(Scene comparison data)
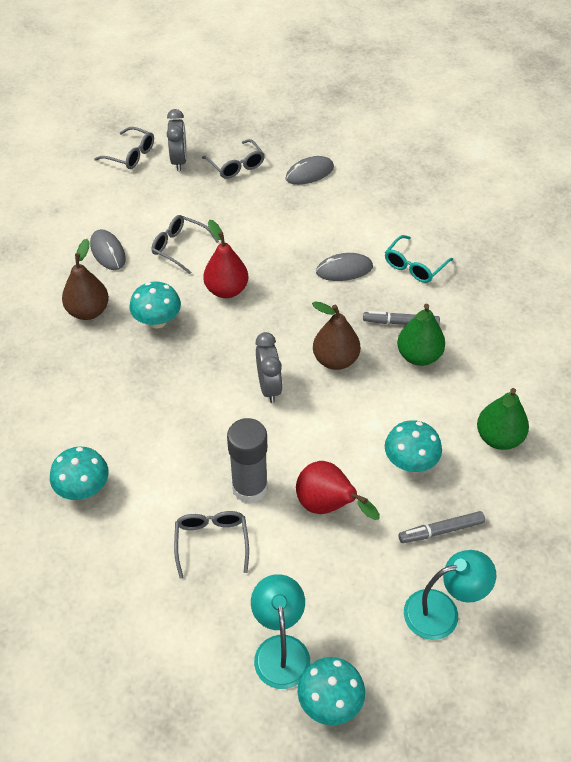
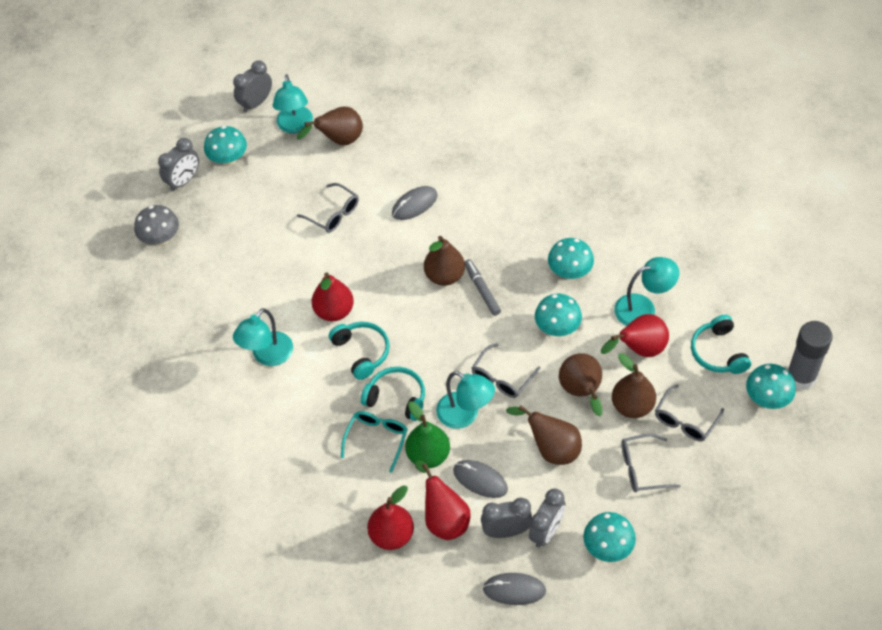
brown pear: 2 -> 5
green pear: 2 -> 1
grey clock: 2 -> 4
grey marker: 2 -> 1
grey mushroom: 0 -> 1
red pear: 2 -> 4
turquoise headphones: 0 -> 3
turquoise lamp: 2 -> 4
turquoise mushroom: 4 -> 5

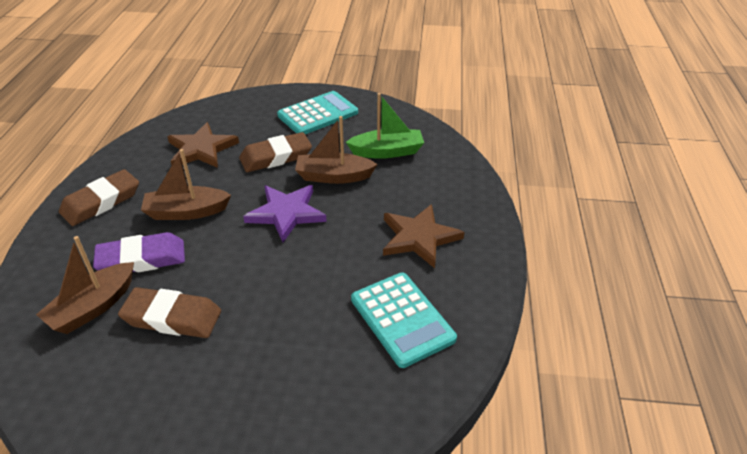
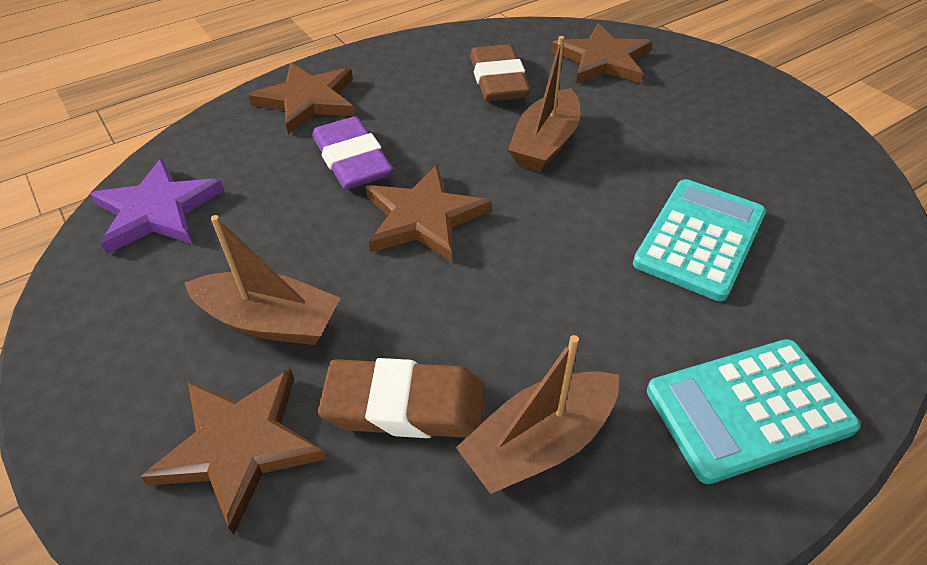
brown eraser: 3 -> 2
brown star: 2 -> 4
green boat: 1 -> 0

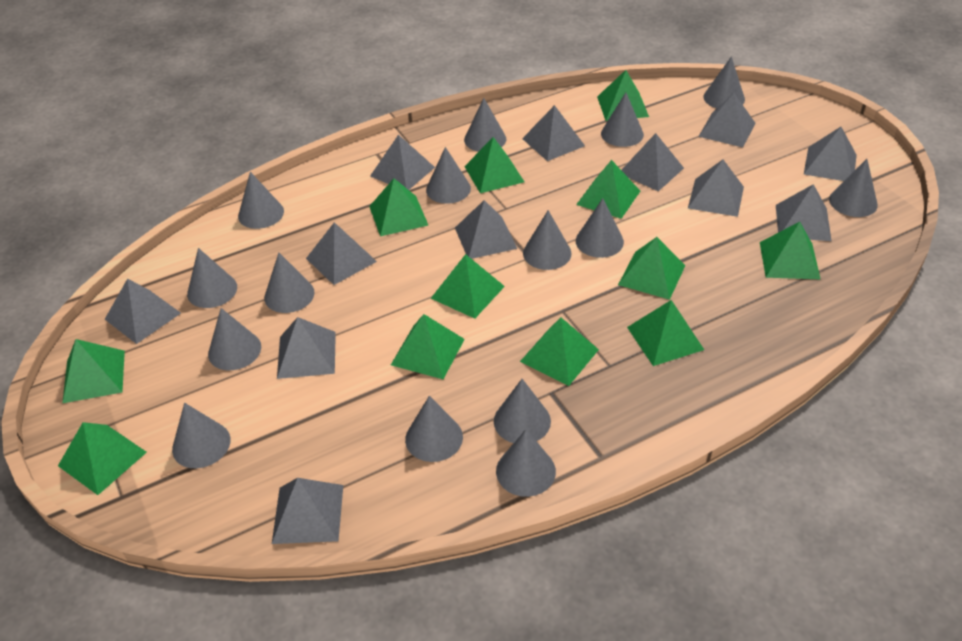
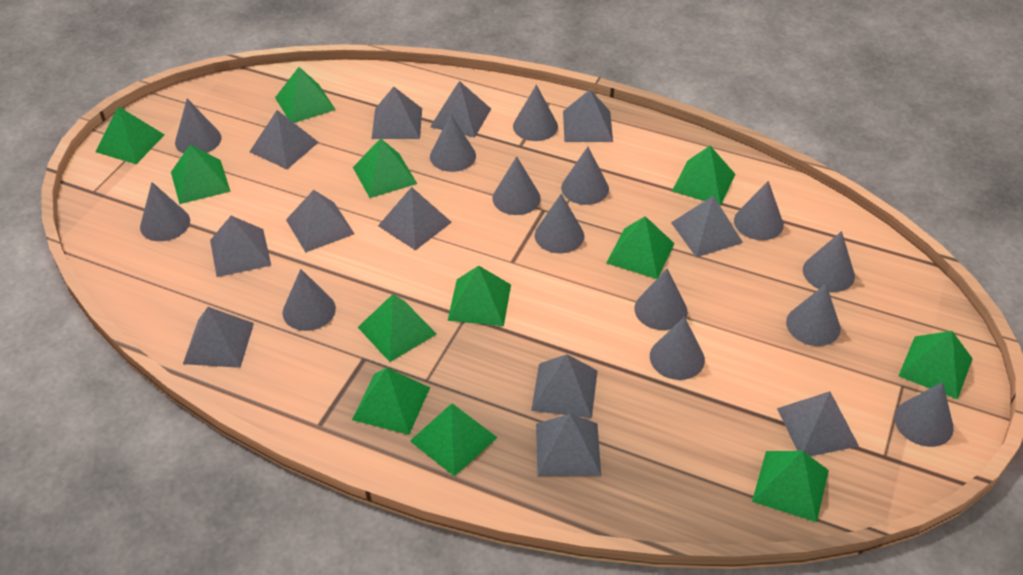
grey cone: 15 -> 14

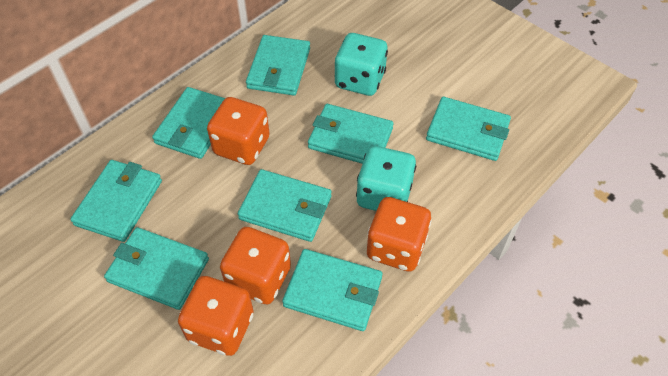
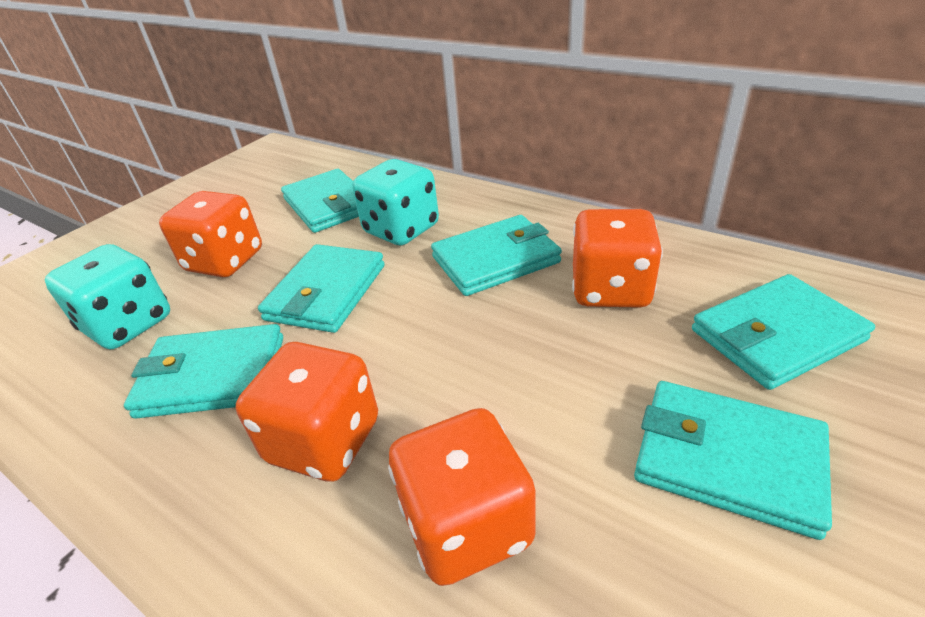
turquoise wallet: 8 -> 6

→ **Activity**
Omit the pictures; set down each record exactly.

→ **Response area**
brown pear: 2 -> 5
green pear: 2 -> 1
grey clock: 2 -> 4
grey marker: 2 -> 1
grey mushroom: 0 -> 1
red pear: 2 -> 4
turquoise headphones: 0 -> 3
turquoise lamp: 2 -> 4
turquoise mushroom: 4 -> 5

brown eraser: 3 -> 2
brown star: 2 -> 4
green boat: 1 -> 0

grey cone: 15 -> 14

turquoise wallet: 8 -> 6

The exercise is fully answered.